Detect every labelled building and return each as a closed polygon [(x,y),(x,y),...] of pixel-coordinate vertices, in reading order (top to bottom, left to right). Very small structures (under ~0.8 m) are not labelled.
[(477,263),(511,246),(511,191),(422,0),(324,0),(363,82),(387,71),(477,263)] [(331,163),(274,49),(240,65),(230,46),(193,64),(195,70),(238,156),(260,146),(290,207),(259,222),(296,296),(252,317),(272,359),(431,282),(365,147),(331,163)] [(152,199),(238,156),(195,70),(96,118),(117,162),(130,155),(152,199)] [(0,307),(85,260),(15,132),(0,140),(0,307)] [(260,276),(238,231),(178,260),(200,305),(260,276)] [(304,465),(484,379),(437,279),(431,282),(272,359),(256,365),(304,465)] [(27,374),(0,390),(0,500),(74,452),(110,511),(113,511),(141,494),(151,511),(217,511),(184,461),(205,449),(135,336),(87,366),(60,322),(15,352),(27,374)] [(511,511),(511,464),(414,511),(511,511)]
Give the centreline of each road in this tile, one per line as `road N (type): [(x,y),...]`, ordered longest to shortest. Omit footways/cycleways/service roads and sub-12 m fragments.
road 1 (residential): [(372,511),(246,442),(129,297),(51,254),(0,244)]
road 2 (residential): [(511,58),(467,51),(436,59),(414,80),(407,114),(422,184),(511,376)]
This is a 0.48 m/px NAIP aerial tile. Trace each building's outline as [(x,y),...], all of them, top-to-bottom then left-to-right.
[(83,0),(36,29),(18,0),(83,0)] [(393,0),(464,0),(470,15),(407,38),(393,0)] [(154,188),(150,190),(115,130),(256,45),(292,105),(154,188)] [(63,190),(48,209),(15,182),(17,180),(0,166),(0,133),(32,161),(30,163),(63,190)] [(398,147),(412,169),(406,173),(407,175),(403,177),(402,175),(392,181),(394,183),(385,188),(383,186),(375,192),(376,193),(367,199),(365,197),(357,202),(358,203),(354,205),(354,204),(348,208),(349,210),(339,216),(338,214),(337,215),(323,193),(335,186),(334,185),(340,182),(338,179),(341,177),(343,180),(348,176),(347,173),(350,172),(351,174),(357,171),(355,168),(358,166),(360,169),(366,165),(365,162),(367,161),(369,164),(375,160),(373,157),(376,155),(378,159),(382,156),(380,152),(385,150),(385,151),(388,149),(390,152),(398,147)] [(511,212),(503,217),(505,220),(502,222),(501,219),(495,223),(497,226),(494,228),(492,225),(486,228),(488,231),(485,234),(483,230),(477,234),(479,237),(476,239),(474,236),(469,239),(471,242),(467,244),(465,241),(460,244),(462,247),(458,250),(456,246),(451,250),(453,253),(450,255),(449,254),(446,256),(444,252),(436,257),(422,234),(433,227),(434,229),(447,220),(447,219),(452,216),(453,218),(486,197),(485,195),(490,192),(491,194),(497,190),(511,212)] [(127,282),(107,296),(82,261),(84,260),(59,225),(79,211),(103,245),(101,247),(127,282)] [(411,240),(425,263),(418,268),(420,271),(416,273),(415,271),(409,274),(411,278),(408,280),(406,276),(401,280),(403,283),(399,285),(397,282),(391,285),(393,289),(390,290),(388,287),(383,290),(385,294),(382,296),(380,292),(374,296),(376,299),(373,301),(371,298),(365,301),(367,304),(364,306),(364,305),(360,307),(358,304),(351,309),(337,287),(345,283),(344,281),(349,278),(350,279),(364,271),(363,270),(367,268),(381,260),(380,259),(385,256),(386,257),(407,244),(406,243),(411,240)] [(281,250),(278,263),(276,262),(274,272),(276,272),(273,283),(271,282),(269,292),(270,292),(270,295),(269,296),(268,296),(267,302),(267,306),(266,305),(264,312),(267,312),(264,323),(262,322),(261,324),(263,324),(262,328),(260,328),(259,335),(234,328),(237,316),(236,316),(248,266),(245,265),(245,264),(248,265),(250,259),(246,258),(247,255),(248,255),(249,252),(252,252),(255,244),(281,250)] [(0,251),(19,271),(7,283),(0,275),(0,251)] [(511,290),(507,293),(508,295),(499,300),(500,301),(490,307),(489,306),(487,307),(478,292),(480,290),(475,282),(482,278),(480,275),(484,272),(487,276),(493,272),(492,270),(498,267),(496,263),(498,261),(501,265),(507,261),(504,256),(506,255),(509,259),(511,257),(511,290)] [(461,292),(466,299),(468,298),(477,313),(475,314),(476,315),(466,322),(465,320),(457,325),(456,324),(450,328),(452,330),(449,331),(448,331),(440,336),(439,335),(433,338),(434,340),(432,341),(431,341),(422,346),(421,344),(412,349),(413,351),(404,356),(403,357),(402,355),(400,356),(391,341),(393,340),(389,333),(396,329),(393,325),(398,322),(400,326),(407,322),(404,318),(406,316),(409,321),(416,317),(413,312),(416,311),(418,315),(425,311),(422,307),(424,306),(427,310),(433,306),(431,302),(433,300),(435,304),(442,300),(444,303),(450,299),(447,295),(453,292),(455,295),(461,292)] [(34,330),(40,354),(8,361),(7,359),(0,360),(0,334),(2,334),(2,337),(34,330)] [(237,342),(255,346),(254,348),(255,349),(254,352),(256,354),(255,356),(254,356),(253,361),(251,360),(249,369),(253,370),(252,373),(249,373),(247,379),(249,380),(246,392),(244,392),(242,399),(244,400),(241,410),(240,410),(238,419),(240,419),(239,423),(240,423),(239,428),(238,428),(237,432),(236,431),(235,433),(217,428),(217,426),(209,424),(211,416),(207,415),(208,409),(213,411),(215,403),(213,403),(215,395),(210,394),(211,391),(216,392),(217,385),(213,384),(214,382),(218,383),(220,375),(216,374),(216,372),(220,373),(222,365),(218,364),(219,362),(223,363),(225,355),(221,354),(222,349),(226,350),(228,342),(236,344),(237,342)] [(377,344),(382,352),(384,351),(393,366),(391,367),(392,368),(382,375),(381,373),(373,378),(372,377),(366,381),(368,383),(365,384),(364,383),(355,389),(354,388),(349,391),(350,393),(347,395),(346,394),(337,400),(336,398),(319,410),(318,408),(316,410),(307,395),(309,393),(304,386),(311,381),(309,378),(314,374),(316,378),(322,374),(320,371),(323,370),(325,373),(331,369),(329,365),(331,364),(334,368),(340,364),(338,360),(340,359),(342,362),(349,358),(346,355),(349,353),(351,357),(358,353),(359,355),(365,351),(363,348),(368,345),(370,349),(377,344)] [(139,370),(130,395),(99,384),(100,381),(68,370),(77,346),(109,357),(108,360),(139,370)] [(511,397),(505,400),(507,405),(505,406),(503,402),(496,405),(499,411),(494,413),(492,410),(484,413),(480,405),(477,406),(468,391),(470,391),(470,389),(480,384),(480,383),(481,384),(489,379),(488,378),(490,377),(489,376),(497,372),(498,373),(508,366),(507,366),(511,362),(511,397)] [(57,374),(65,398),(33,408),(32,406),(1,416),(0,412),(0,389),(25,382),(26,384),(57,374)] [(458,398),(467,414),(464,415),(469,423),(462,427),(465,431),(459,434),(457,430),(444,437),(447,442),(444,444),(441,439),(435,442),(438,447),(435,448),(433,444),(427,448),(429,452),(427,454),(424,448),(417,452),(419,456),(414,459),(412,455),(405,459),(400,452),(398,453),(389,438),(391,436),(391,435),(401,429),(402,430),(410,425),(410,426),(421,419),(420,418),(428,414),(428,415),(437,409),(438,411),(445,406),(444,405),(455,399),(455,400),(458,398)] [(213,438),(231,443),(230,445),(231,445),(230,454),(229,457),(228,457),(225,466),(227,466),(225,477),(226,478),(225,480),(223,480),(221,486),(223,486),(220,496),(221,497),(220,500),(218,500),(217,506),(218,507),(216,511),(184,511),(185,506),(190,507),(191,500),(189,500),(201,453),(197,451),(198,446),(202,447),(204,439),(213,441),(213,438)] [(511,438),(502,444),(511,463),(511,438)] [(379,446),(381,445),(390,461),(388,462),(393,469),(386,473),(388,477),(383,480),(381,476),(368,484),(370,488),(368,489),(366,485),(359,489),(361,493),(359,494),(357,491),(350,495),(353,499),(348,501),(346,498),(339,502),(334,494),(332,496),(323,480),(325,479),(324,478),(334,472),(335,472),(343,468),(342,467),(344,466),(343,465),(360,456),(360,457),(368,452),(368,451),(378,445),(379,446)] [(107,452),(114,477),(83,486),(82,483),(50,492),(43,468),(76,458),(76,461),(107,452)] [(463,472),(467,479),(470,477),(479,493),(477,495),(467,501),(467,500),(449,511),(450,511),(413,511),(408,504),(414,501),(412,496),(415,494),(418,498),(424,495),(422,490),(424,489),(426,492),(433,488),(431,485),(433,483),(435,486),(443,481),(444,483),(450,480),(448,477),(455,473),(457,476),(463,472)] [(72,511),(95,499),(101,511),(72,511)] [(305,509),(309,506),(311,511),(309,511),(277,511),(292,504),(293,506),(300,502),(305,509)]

Task requirements: Put the rows into a numbered list, starting with the first line and going on through the line that contains "This is a 0.48", both included. Omit any blank lines.

Exercise response:
1. Detect every labelled building and return each as a closed polygon [(x,y),(x,y),...] of pixel-coordinate vertices, in reading order (top to bottom, left to right). Very small structures (under ~0.8 m) are not labelled.
2. [(477,263),(511,246),(511,191),(422,0),(324,0),(363,82),(387,71),(477,263)] [(331,163),(274,49),(240,65),(230,46),(193,64),(195,70),(238,156),(260,146),(290,207),(259,222),(296,296),(252,317),(272,359),(431,282),(365,147),(331,163)] [(152,199),(238,156),(195,70),(96,118),(117,162),(130,155),(152,199)] [(0,307),(85,260),(15,132),(0,140),(0,307)] [(260,276),(238,231),(178,260),(200,305),(260,276)] [(304,465),(484,379),(437,279),(431,282),(272,359),(256,365),(304,465)] [(27,374),(0,390),(0,500),(74,452),(110,511),(113,511),(141,494),(151,511),(217,511),(184,461),(205,449),(135,336),(87,366),(60,322),(15,352),(27,374)] [(511,511),(511,464),(414,511),(511,511)]
3. Give the centreline of each road in this tile, one per line as `road N (type): [(x,y),...]`, ordered longest to shortest. Omit footways/cycleways/service roads and sub-12 m fragments.
4. road 1 (residential): [(372,511),(246,442),(129,297),(51,254),(0,244)]
5. road 2 (residential): [(511,58),(467,51),(436,59),(414,80),(407,114),(422,184),(511,376)]
6. This is a 0.48 m/px NAIP aerial tile. Trace each building's outline as [(x,y),...], all of them, top-to-bottom then left-to-right.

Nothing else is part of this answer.